## Records to process
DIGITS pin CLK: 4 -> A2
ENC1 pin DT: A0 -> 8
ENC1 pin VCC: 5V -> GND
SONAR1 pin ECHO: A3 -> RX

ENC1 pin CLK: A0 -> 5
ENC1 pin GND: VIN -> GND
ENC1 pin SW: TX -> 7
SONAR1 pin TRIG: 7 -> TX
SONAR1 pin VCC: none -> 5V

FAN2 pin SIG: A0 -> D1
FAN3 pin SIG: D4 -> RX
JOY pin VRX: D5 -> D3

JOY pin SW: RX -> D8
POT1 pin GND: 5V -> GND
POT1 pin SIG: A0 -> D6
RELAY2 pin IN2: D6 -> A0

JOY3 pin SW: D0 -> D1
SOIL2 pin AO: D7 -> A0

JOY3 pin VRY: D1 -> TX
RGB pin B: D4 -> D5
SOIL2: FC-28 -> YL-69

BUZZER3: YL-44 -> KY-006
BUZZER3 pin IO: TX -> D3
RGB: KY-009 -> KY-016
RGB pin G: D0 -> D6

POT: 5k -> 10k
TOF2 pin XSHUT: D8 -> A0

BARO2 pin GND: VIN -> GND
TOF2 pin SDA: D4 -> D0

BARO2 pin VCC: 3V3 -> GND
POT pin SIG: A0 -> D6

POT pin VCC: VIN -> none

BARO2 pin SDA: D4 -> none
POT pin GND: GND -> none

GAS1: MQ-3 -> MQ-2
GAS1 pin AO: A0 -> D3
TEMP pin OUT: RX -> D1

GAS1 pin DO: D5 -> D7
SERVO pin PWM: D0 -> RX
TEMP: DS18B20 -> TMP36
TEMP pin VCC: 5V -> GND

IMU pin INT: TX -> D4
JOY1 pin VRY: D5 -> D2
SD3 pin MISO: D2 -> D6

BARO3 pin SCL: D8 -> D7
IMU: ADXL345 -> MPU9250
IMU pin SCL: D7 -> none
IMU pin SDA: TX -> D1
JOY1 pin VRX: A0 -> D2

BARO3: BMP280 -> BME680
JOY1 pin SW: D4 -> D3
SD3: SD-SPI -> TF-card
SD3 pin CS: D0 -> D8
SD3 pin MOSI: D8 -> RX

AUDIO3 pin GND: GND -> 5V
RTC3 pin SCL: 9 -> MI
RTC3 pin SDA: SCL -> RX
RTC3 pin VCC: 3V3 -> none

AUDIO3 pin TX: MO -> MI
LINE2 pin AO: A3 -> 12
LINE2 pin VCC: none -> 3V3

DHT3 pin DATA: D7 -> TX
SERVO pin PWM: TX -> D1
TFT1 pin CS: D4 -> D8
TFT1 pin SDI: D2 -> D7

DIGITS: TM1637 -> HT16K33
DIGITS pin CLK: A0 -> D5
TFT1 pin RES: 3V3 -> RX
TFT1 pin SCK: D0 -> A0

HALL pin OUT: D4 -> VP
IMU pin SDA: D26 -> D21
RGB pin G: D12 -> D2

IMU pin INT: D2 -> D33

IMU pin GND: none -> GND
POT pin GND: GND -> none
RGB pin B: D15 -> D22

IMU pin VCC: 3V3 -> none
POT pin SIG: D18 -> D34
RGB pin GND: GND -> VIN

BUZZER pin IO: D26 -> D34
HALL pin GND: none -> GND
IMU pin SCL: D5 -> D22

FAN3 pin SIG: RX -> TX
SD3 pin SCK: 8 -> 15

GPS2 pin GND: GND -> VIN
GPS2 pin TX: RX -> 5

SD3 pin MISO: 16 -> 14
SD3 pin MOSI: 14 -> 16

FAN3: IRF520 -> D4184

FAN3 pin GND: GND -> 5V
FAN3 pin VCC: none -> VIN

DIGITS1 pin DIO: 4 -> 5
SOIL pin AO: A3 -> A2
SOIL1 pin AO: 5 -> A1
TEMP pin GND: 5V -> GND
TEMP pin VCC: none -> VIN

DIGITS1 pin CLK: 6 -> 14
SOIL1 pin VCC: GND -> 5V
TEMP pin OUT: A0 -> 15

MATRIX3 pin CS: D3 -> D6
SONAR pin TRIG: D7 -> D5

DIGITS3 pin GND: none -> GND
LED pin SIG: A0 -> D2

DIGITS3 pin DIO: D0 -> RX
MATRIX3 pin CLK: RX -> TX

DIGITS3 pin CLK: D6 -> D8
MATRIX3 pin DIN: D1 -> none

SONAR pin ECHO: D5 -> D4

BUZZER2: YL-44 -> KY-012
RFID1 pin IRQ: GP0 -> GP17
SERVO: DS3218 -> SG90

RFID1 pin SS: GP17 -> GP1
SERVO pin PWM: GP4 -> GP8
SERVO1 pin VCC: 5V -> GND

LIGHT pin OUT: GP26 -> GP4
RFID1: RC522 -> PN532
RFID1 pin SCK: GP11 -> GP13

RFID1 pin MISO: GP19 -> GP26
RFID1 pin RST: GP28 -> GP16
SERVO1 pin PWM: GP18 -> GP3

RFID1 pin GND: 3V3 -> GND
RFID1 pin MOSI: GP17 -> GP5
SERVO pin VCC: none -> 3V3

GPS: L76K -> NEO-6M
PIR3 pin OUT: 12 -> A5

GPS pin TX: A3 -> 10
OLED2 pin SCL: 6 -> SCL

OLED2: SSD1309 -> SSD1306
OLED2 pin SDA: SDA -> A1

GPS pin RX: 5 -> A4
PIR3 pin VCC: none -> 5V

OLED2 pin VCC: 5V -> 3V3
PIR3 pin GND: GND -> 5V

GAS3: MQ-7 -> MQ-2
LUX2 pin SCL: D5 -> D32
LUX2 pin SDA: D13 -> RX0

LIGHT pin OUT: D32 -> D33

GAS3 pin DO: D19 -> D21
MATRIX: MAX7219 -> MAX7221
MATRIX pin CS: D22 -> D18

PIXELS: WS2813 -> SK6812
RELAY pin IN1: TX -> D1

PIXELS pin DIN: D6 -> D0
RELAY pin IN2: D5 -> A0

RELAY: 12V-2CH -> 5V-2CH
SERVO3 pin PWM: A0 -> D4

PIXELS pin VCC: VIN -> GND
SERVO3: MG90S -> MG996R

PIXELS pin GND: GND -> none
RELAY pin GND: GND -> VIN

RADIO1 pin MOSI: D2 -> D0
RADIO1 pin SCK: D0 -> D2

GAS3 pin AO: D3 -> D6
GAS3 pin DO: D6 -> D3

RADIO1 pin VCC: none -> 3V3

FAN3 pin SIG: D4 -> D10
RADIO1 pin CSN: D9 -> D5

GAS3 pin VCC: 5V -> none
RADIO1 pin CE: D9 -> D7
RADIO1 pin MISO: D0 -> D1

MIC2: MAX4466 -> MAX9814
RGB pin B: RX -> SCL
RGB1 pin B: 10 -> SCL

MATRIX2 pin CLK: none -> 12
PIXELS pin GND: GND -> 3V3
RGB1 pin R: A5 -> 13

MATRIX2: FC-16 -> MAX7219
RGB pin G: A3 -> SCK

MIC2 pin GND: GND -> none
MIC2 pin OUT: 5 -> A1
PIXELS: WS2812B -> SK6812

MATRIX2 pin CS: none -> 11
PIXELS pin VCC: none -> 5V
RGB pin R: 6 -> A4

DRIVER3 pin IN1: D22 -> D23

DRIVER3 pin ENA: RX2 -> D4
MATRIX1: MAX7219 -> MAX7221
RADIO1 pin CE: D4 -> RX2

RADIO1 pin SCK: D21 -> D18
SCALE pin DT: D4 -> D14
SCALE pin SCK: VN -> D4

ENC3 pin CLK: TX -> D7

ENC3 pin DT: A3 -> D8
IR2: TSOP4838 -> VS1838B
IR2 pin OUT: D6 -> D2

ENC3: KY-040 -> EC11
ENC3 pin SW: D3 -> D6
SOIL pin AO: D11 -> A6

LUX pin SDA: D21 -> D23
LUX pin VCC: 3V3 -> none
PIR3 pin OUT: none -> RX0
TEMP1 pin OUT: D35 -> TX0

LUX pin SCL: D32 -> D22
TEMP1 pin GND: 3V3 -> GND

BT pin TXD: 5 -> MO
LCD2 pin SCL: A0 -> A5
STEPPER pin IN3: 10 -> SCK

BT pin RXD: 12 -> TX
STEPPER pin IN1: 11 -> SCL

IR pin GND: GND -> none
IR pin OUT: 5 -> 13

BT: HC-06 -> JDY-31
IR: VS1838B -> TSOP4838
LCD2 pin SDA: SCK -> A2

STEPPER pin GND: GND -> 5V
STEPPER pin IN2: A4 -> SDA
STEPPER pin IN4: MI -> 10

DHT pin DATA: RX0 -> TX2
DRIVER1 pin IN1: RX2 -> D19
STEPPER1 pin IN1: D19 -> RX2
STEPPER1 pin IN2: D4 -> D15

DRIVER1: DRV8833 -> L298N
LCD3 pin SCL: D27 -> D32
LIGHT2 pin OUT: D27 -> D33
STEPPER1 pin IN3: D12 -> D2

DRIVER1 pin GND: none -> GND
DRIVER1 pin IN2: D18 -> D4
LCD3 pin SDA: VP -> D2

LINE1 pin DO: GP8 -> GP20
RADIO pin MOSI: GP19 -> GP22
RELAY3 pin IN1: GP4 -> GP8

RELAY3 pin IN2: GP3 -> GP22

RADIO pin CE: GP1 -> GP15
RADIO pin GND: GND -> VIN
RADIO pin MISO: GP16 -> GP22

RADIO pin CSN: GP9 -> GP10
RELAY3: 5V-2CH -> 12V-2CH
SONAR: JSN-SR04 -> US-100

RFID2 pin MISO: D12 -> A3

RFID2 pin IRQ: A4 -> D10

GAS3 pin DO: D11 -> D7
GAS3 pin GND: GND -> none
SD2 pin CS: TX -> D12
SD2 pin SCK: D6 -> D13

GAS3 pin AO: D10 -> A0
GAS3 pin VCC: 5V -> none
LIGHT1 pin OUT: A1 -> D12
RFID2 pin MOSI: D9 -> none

## Exercise
Retype exactly the lines above, from the one with "MIC2 pin OUT: 5 -> A1" through the one with "GAS3 pin DO: D11 -> D7", inclusive.

## Answer box
MIC2 pin OUT: 5 -> A1
PIXELS: WS2812B -> SK6812

MATRIX2 pin CS: none -> 11
PIXELS pin VCC: none -> 5V
RGB pin R: 6 -> A4

DRIVER3 pin IN1: D22 -> D23

DRIVER3 pin ENA: RX2 -> D4
MATRIX1: MAX7219 -> MAX7221
RADIO1 pin CE: D4 -> RX2

RADIO1 pin SCK: D21 -> D18
SCALE pin DT: D4 -> D14
SCALE pin SCK: VN -> D4

ENC3 pin CLK: TX -> D7

ENC3 pin DT: A3 -> D8
IR2: TSOP4838 -> VS1838B
IR2 pin OUT: D6 -> D2

ENC3: KY-040 -> EC11
ENC3 pin SW: D3 -> D6
SOIL pin AO: D11 -> A6

LUX pin SDA: D21 -> D23
LUX pin VCC: 3V3 -> none
PIR3 pin OUT: none -> RX0
TEMP1 pin OUT: D35 -> TX0

LUX pin SCL: D32 -> D22
TEMP1 pin GND: 3V3 -> GND

BT pin TXD: 5 -> MO
LCD2 pin SCL: A0 -> A5
STEPPER pin IN3: 10 -> SCK

BT pin RXD: 12 -> TX
STEPPER pin IN1: 11 -> SCL

IR pin GND: GND -> none
IR pin OUT: 5 -> 13

BT: HC-06 -> JDY-31
IR: VS1838B -> TSOP4838
LCD2 pin SDA: SCK -> A2

STEPPER pin GND: GND -> 5V
STEPPER pin IN2: A4 -> SDA
STEPPER pin IN4: MI -> 10

DHT pin DATA: RX0 -> TX2
DRIVER1 pin IN1: RX2 -> D19
STEPPER1 pin IN1: D19 -> RX2
STEPPER1 pin IN2: D4 -> D15

DRIVER1: DRV8833 -> L298N
LCD3 pin SCL: D27 -> D32
LIGHT2 pin OUT: D27 -> D33
STEPPER1 pin IN3: D12 -> D2

DRIVER1 pin GND: none -> GND
DRIVER1 pin IN2: D18 -> D4
LCD3 pin SDA: VP -> D2

LINE1 pin DO: GP8 -> GP20
RADIO pin MOSI: GP19 -> GP22
RELAY3 pin IN1: GP4 -> GP8

RELAY3 pin IN2: GP3 -> GP22

RADIO pin CE: GP1 -> GP15
RADIO pin GND: GND -> VIN
RADIO pin MISO: GP16 -> GP22

RADIO pin CSN: GP9 -> GP10
RELAY3: 5V-2CH -> 12V-2CH
SONAR: JSN-SR04 -> US-100

RFID2 pin MISO: D12 -> A3

RFID2 pin IRQ: A4 -> D10

GAS3 pin DO: D11 -> D7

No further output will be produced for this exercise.